- [Assignment]:
Please reproduce exactly the line that contains "(358, 477) = (305, 259): red" and every line after it through the end of the records below, adding nothing else.

========

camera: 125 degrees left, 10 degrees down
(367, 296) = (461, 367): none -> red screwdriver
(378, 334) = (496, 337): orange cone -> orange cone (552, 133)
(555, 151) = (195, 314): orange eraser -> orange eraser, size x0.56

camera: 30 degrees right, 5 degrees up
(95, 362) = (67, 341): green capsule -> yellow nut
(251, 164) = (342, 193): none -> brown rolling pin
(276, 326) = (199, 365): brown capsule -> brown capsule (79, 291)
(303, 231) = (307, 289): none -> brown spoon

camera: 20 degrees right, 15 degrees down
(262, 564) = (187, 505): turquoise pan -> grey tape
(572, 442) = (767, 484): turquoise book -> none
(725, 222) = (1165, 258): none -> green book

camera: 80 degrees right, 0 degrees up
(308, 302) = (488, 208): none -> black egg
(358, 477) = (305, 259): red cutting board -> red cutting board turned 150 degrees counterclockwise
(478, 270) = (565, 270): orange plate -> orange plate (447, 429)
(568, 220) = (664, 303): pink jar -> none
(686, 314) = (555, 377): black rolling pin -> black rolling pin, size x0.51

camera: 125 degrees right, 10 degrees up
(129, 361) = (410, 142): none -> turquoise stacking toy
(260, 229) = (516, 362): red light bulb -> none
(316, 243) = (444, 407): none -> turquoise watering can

========

- [Exercise answer]:
(358, 477) = (305, 259): red cutting board -> red cutting board turned 150 degrees counterclockwise
(478, 270) = (565, 270): orange plate -> orange plate (447, 429)
(568, 220) = (664, 303): pink jar -> none
(686, 314) = (555, 377): black rolling pin -> black rolling pin, size x0.51

camera: 125 degrees right, 10 degrees up
(129, 361) = (410, 142): none -> turquoise stacking toy
(260, 229) = (516, 362): red light bulb -> none
(316, 243) = (444, 407): none -> turquoise watering can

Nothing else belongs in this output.